DATA FOR THIS TASK |

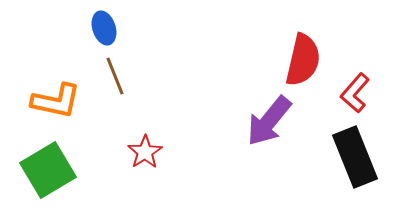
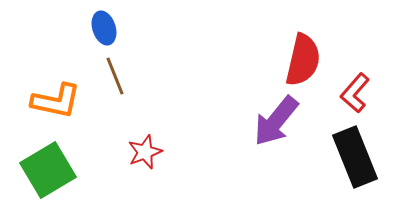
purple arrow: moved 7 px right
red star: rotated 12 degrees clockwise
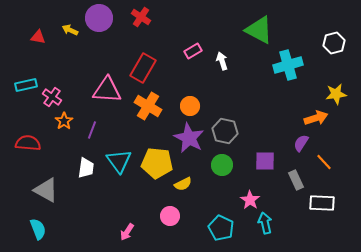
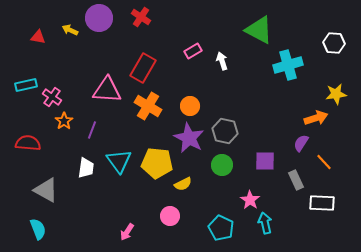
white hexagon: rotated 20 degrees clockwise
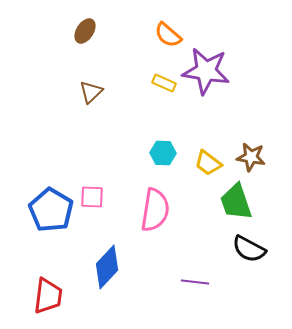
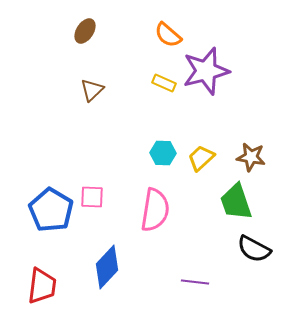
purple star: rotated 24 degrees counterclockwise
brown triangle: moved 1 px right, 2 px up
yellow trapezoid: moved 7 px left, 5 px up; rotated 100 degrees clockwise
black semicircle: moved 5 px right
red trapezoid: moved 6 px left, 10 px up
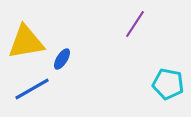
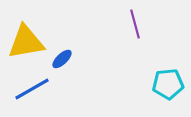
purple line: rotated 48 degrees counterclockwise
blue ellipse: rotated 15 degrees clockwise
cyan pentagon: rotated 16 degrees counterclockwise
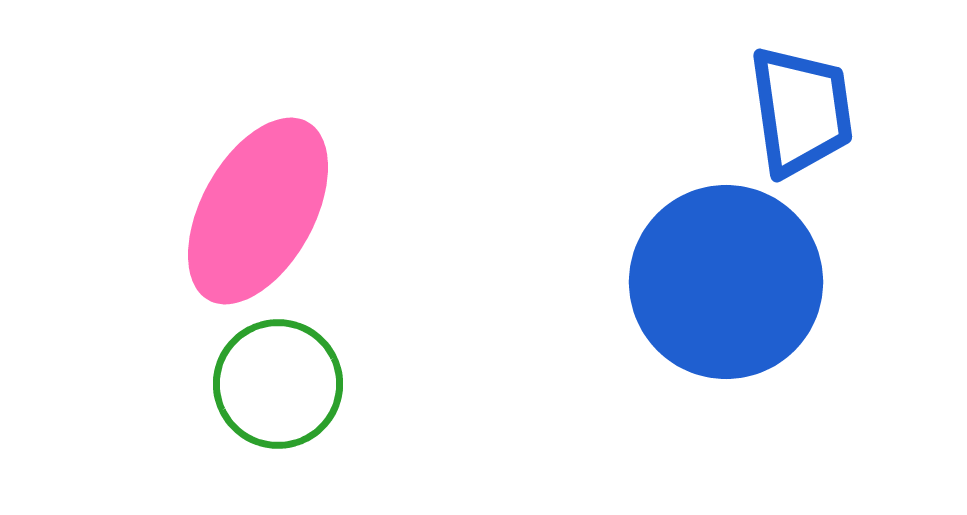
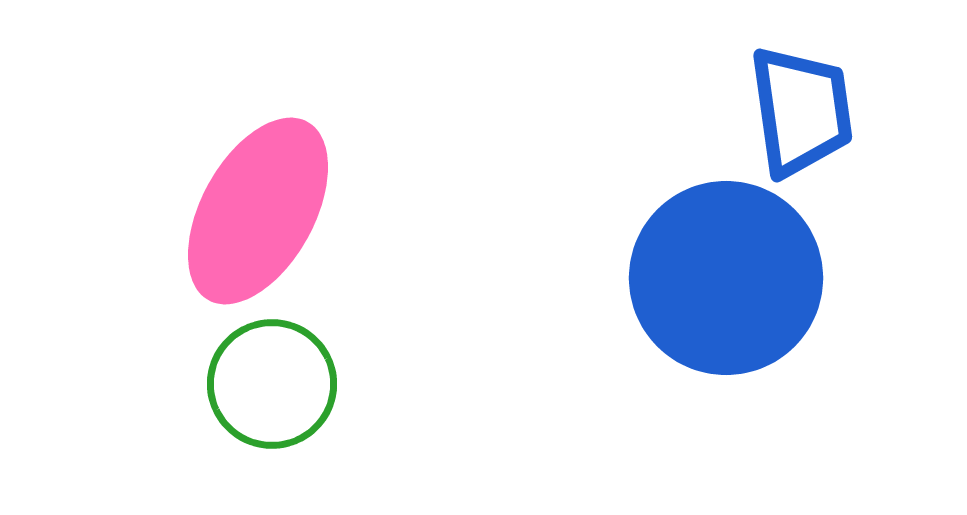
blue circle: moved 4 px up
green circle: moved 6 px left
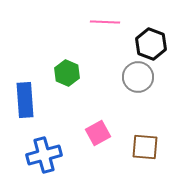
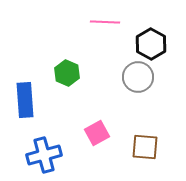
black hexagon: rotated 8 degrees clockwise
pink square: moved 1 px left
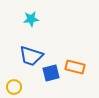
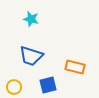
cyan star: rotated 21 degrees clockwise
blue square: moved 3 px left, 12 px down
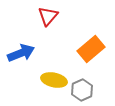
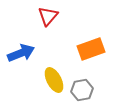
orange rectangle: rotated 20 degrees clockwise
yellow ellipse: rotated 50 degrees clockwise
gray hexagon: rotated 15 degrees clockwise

---

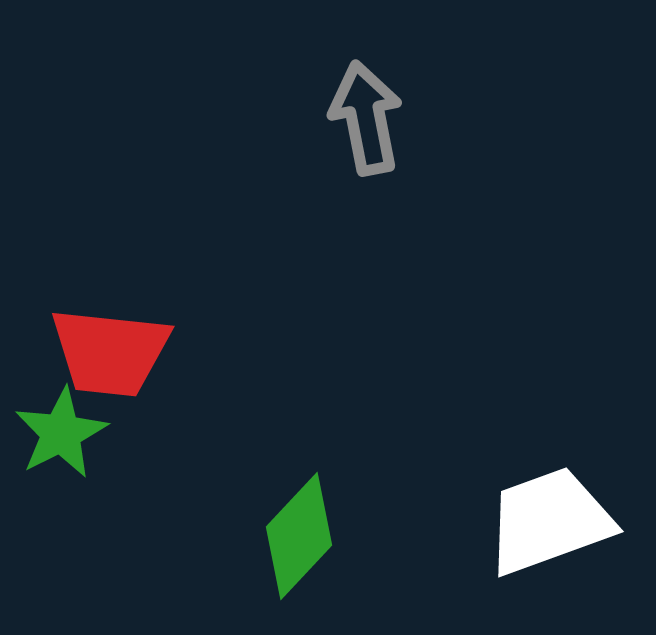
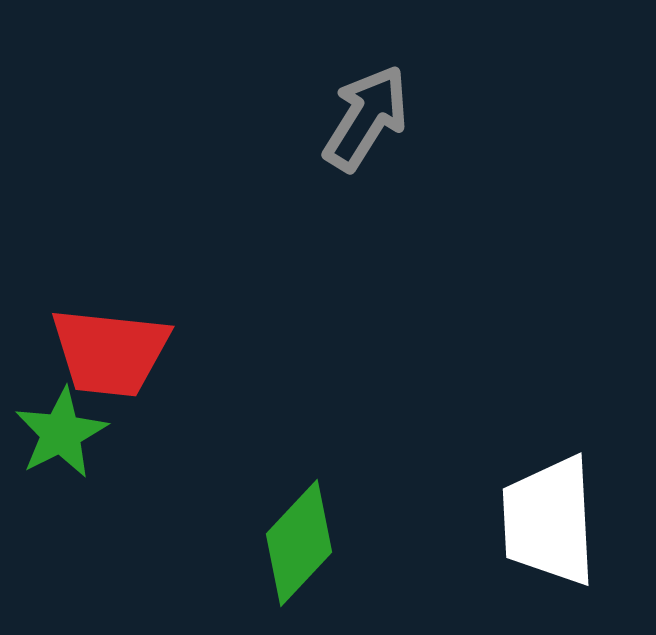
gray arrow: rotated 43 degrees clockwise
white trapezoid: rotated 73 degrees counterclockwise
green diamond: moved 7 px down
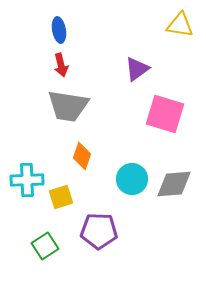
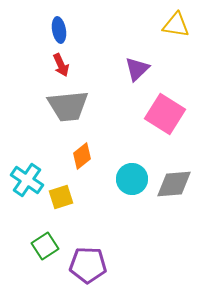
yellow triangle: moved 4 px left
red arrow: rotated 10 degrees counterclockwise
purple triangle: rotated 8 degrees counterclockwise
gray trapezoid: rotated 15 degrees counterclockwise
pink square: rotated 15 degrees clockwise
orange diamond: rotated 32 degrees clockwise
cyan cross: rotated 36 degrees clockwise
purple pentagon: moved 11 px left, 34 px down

==

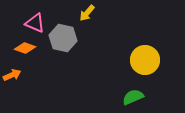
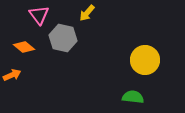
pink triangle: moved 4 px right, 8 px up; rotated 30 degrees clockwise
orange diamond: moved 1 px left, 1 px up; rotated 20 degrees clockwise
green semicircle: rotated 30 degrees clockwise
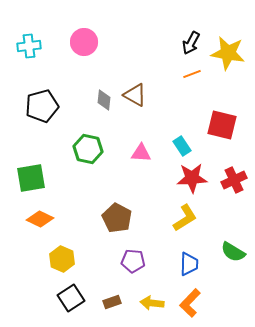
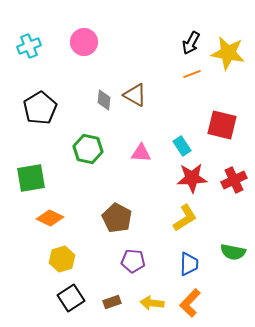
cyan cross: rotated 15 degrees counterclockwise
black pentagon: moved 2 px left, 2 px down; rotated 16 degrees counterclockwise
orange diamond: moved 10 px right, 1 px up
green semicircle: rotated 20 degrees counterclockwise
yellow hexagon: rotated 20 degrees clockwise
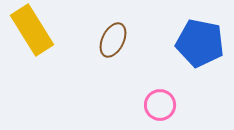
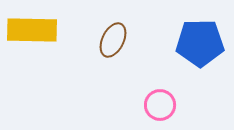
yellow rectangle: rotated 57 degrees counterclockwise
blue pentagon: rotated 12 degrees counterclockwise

ASSIGNMENT |
Give back the exact lines above, running from the one that has "green circle: moved 6 px left" through the one that has "gray hexagon: rotated 15 degrees clockwise", with nothing added and no pictures.

SOLUTION BELOW |
green circle: moved 6 px left
black hexagon: rotated 8 degrees clockwise
pink square: moved 1 px left
cyan star: rotated 21 degrees clockwise
blue square: moved 3 px left, 12 px down
orange rectangle: rotated 20 degrees clockwise
yellow ellipse: rotated 50 degrees clockwise
gray hexagon: rotated 15 degrees clockwise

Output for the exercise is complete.